* TASK INSTRUCTIONS *
Below are the entries; output exactly the lines from the one containing "orange brick E1:E4" through the final line, inclusive.

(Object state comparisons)
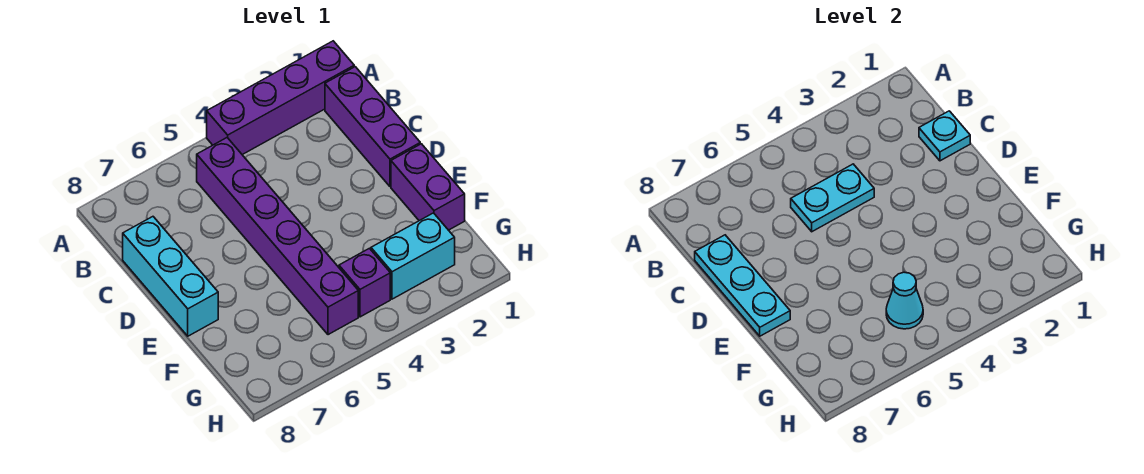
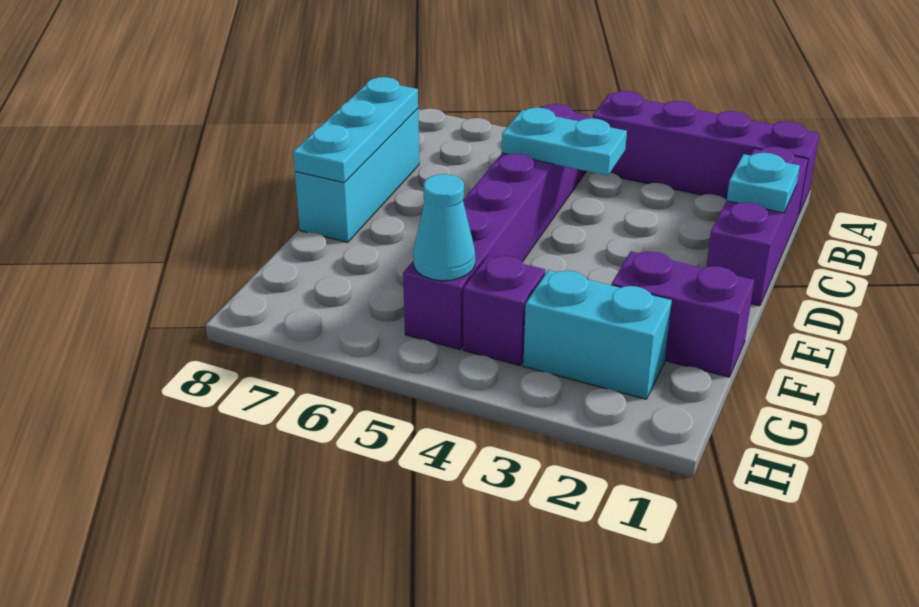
purple brick E1:F1 level 1 -> purple brick F1:F2 level 1

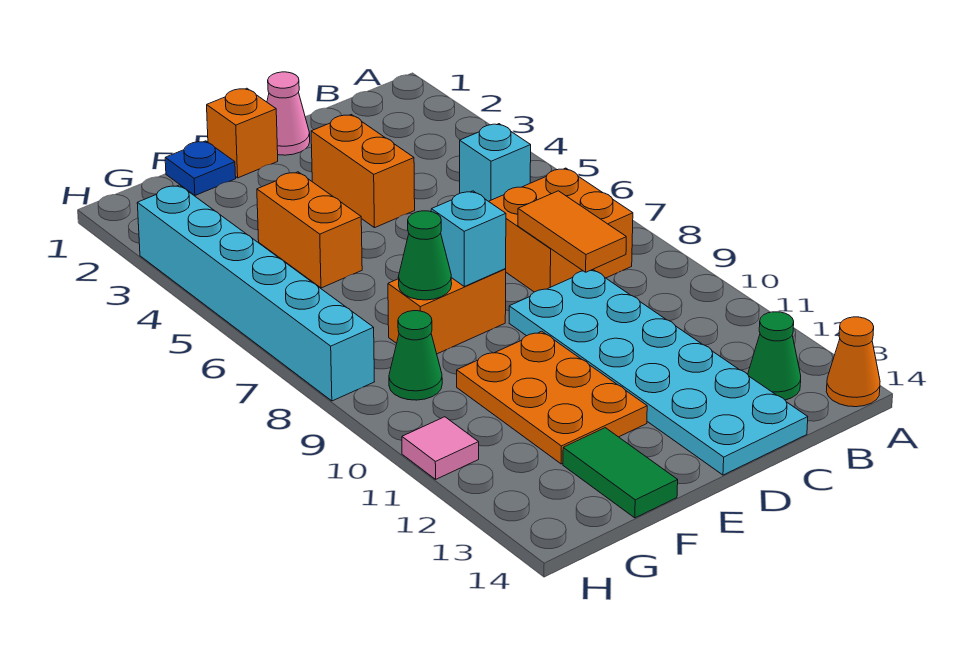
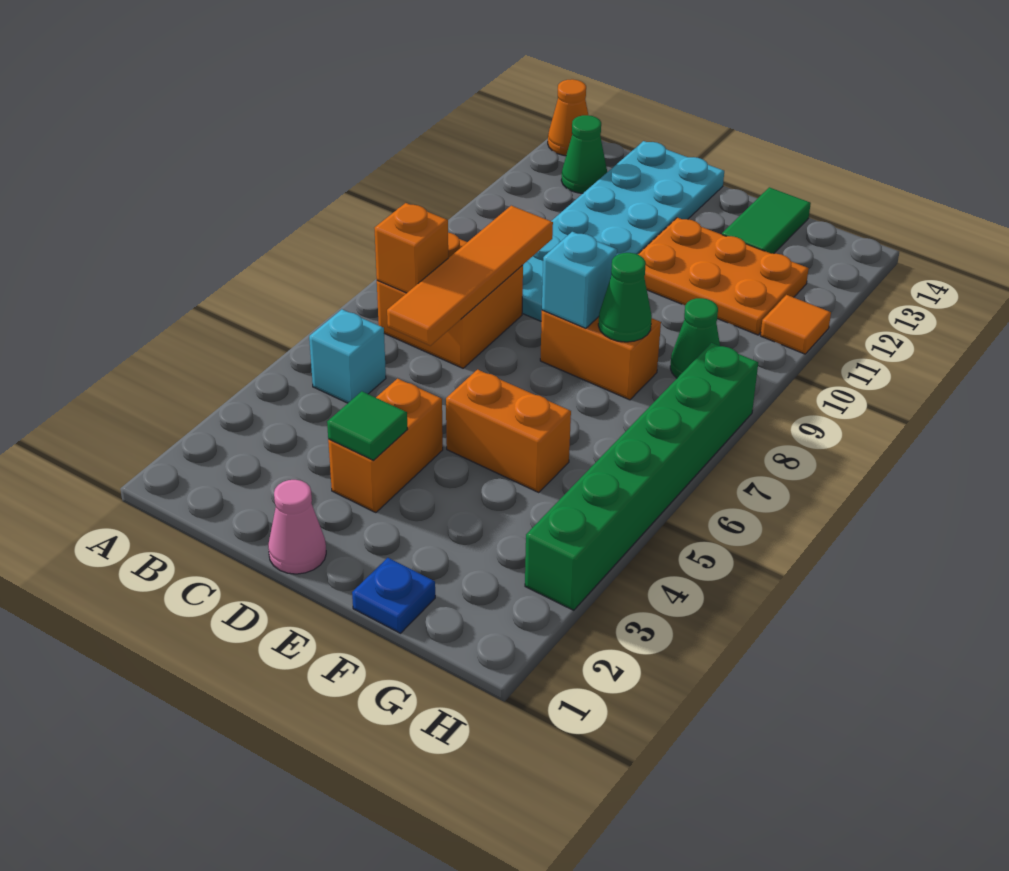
orange tile C8:C9 level 2 -> orange tile C6:C9 level 2
none -> green tile D3 level 2
orange brick E1 level 1 -> orange brick B7 level 2
orange plate E10:F12 level 1 -> orange plate E11:G12 level 1
orange brick F4:F5 level 1 -> orange brick E5:F5 level 1
cyan brick H3:H8 level 1 -> green brick H3:H8 level 1
pink tile H11 level 1 -> orange tile H11 level 1

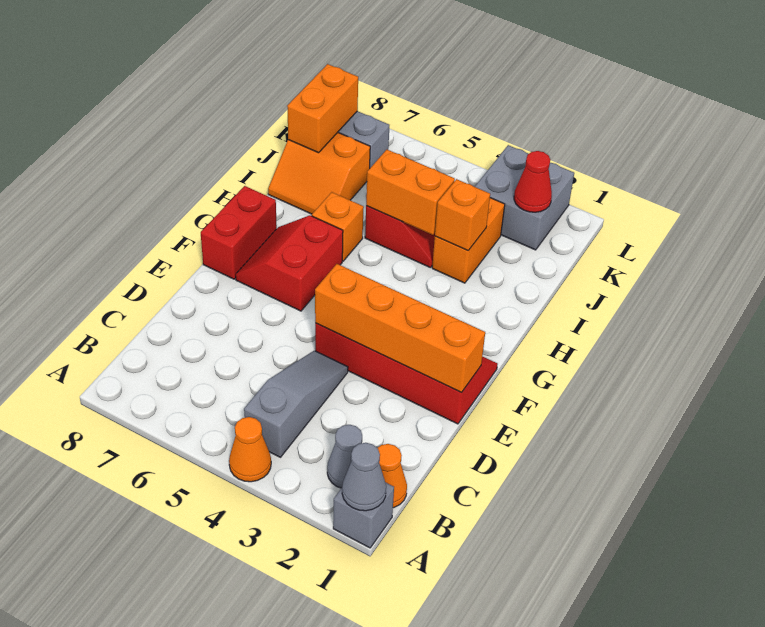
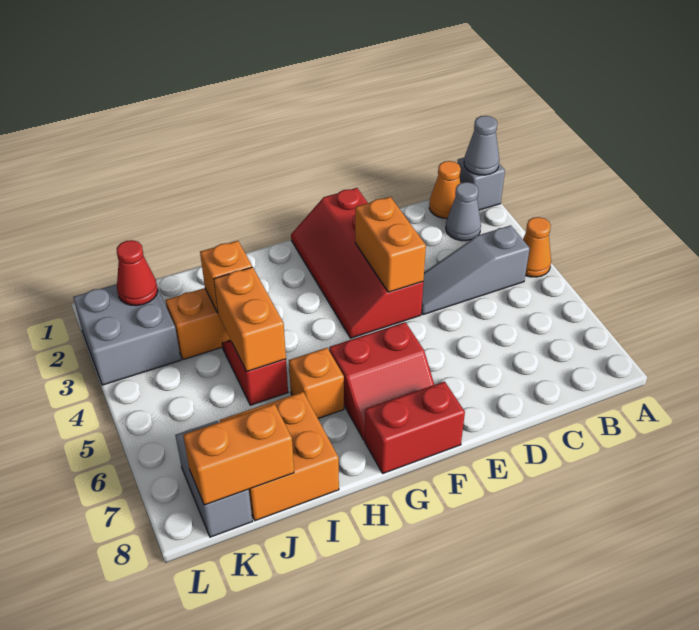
orange brick E1:E4 level 2 -> orange brick E3:E4 level 2
orange slope I7:J8 level 1 top J -> orange brick I7:J8 level 1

* YOUR SOLUTION *
orange brick E1:E4 level 2 -> orange brick E3:E4 level 2
orange slope I7:J8 level 1 top J -> orange brick I7:J8 level 1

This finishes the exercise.